**MATERIAL FOR THIS EXERCISE:**
================================

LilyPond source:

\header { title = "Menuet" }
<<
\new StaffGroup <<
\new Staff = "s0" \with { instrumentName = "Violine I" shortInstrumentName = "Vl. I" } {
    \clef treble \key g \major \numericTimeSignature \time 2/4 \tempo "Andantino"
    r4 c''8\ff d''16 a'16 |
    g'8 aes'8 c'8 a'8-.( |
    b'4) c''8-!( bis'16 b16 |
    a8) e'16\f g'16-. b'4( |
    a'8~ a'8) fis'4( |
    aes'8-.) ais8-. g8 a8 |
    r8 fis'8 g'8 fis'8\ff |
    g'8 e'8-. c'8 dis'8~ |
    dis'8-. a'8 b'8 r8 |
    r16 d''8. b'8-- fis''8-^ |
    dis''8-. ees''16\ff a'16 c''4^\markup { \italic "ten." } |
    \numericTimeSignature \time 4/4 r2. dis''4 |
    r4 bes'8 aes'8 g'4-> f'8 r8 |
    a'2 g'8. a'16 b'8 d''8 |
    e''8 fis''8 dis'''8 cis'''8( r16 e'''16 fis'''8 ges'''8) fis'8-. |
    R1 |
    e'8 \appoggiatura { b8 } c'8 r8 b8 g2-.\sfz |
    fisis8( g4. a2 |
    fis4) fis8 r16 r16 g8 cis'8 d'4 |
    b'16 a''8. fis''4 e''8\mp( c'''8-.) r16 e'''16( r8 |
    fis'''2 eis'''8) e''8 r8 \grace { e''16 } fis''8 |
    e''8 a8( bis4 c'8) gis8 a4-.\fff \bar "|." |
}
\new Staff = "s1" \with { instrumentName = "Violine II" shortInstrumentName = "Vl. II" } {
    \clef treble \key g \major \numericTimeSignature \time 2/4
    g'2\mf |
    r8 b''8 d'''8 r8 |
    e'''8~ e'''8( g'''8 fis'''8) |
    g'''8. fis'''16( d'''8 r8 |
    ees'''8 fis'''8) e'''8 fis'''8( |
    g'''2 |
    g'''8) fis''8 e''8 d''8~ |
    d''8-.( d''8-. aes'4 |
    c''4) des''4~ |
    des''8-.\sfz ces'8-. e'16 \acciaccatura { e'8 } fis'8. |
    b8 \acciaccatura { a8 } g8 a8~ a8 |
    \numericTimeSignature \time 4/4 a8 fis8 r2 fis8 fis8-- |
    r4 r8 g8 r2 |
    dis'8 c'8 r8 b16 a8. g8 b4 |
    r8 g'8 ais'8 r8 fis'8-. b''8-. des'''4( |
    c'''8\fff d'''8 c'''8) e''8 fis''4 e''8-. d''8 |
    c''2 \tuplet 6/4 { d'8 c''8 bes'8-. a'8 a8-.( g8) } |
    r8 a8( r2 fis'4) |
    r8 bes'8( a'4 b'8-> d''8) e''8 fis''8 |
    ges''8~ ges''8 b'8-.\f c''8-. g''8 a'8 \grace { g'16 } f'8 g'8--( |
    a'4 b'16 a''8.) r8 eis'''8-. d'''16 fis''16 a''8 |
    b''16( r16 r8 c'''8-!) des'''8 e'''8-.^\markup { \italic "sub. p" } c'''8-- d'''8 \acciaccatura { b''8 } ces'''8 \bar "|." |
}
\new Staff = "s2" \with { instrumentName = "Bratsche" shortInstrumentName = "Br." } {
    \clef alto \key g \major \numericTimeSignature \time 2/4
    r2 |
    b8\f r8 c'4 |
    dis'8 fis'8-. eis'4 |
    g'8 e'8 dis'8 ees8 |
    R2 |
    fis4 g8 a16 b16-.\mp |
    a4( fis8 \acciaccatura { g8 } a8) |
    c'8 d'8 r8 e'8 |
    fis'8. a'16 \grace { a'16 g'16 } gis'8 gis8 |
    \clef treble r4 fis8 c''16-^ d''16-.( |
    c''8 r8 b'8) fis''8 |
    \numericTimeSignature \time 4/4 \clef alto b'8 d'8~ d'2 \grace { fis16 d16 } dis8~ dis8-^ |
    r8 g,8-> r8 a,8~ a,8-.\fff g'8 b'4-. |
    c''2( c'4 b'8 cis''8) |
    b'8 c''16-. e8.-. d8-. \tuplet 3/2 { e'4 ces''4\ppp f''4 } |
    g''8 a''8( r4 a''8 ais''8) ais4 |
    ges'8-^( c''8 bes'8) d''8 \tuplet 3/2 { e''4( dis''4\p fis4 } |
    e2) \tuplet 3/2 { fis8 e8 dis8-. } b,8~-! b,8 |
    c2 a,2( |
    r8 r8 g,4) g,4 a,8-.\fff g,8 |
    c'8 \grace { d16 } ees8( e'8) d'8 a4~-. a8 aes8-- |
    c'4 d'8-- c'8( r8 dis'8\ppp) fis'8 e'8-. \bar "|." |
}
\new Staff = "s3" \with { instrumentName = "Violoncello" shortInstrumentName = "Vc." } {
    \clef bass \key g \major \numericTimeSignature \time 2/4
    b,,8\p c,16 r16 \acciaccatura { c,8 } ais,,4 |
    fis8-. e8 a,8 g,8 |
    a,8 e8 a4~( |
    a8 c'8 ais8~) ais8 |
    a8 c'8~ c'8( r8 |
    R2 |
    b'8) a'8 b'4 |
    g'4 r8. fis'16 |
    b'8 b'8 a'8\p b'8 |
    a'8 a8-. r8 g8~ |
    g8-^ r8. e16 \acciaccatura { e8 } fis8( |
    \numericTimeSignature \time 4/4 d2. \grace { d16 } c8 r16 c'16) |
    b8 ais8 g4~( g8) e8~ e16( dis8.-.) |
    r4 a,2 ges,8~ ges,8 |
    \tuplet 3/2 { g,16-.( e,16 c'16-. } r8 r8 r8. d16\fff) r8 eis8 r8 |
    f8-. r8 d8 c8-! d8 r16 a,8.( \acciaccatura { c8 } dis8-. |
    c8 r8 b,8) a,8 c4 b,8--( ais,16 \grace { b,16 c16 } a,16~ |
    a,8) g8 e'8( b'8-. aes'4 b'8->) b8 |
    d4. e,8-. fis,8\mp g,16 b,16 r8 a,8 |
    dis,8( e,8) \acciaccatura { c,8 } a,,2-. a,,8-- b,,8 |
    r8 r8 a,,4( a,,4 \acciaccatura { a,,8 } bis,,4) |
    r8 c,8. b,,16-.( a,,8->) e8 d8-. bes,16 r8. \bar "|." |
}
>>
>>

================================

**WHAT THIS TASK INVOLVES:** Determine how many lines in the records contain the string "treble". Case counts. Give only the number.

**TASK SOLUTION:** 3